◆ YOUR OBJECTIVE
Write out each record below exactly, but not the pictures.

START TASK INPUTS

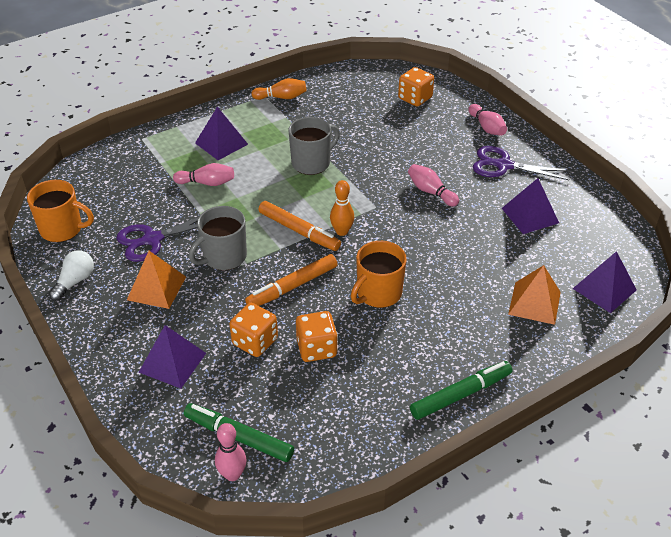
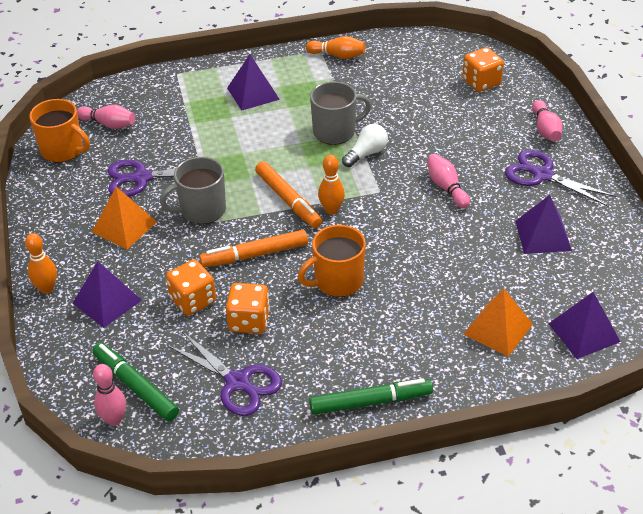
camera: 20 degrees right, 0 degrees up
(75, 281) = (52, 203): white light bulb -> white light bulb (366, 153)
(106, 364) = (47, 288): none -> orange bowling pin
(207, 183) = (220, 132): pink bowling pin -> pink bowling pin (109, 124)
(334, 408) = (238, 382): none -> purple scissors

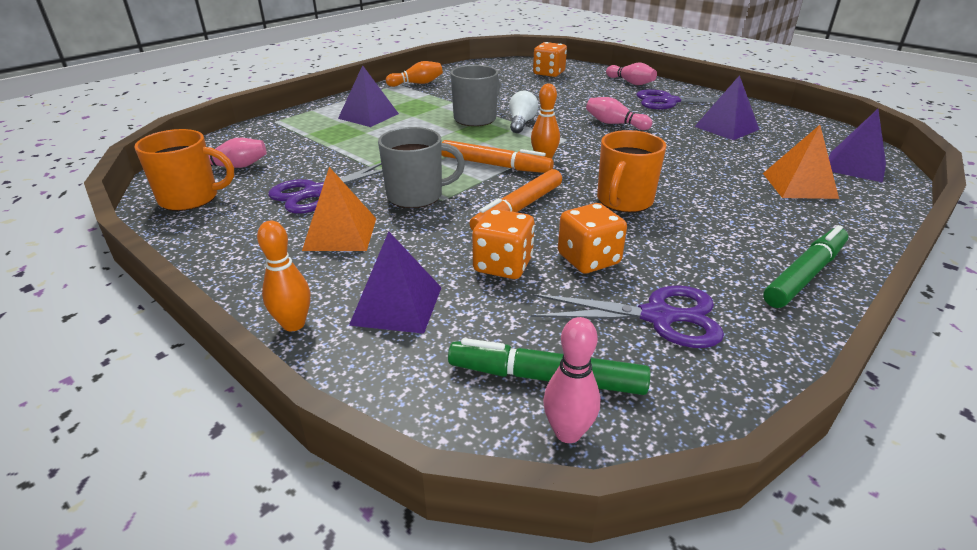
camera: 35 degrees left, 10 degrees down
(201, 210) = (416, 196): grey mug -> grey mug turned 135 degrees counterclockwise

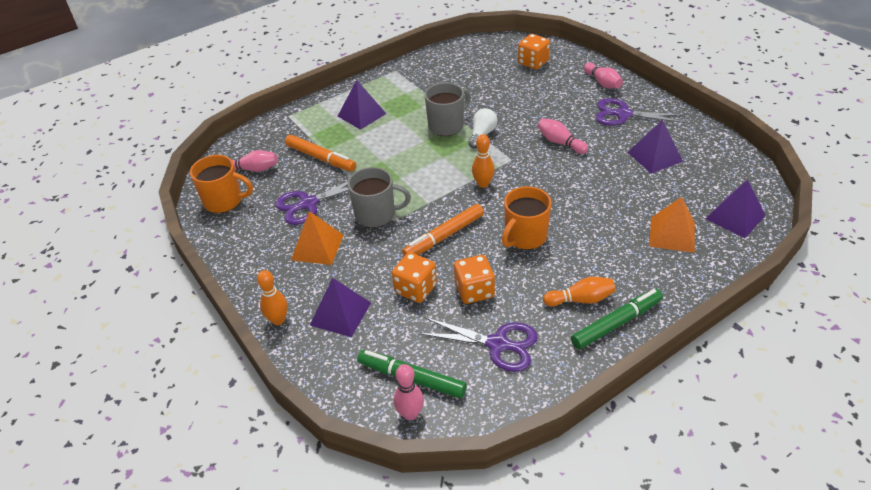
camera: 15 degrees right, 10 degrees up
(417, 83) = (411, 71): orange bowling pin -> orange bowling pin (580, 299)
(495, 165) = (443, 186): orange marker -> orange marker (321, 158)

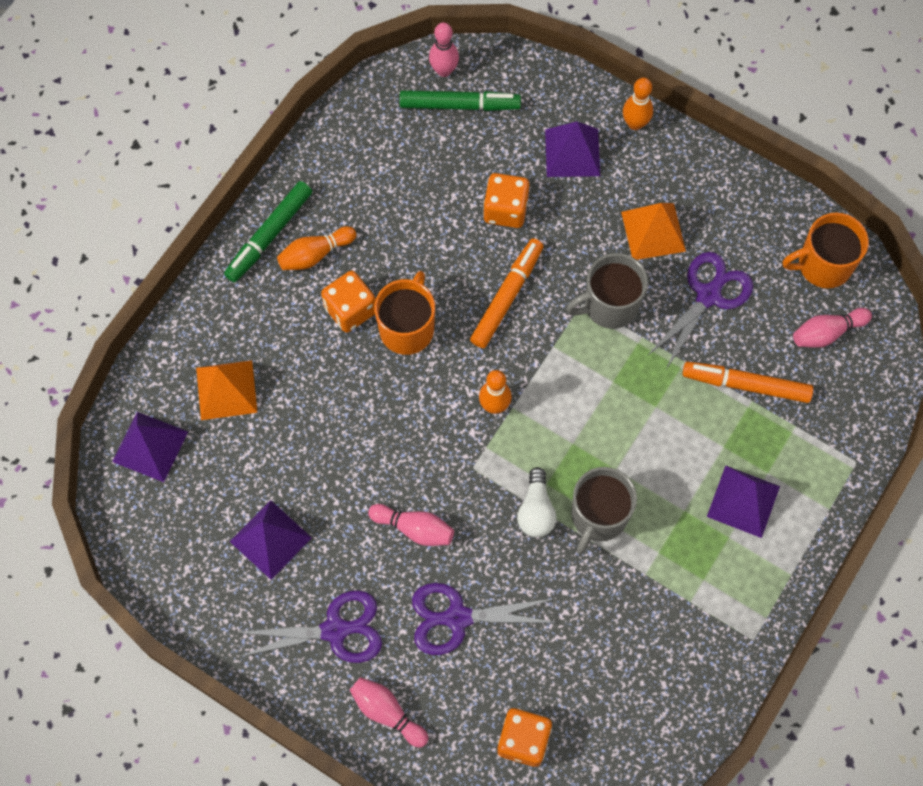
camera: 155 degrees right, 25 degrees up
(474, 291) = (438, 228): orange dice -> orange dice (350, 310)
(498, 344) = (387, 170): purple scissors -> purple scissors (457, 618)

END TASK INPUTS

◆ REPLY TO THE EXERCISE
camera: 20 degrees right, 0 degrees up
(75, 281) = (52, 203): white light bulb -> white light bulb (366, 153)
(106, 364) = (47, 288): none -> orange bowling pin
(207, 183) = (220, 132): pink bowling pin -> pink bowling pin (109, 124)
(334, 408) = (238, 382): none -> purple scissors

camera: 35 degrees left, 10 degrees down
(201, 210) = (416, 196): grey mug -> grey mug turned 135 degrees counterclockwise

camera: 15 degrees right, 10 degrees up
(417, 83) = (411, 71): orange bowling pin -> orange bowling pin (580, 299)
(495, 165) = (443, 186): orange marker -> orange marker (321, 158)

camera: 155 degrees right, 25 degrees up
(474, 291) = (438, 228): orange dice -> orange dice (350, 310)
(498, 344) = (387, 170): purple scissors -> purple scissors (457, 618)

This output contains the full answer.